• YOUR OBJECTIVE
Nothing but the exact lines from the one containing "R204: 1k (CTL, FAN) -> 1k (EXT, SENS)" through the last line of the records below belongs in your answer.

• INFORMATION PROVIDED
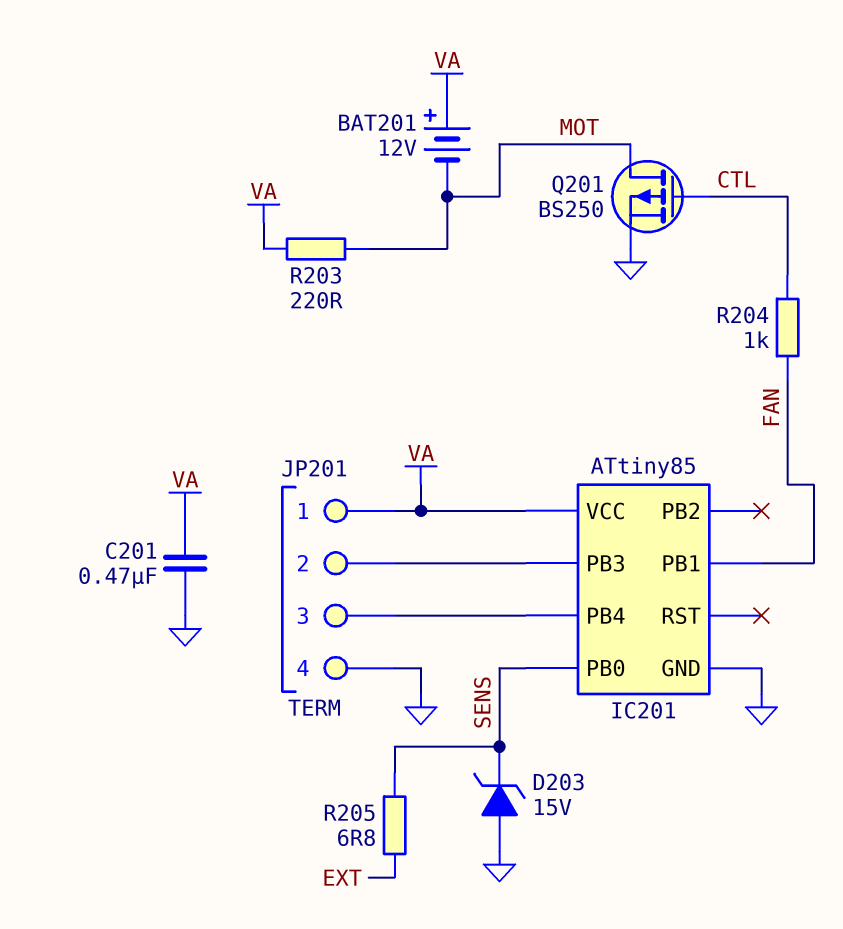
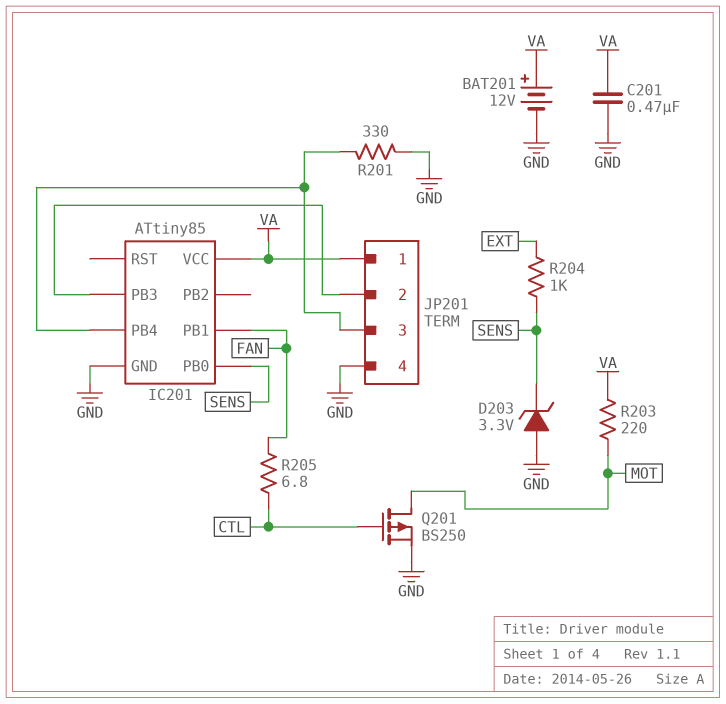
BAT201: 12V (plus VA, minus MOT) -> 12V (plus VA, minus GND)
D203: zener 15V (A GND, K SENS) -> zener 3.3V (A GND, K SENS)
R201: none -> 330 (GND, IC201/PB4)
R204: 1k (CTL, FAN) -> 1k (EXT, SENS)
R205: 6.8 (EXT, SENS) -> 6.8 (CTL, FAN)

• COMPLETED EXERCISE
R204: 1k (CTL, FAN) -> 1k (EXT, SENS)
R205: 6.8 (EXT, SENS) -> 6.8 (CTL, FAN)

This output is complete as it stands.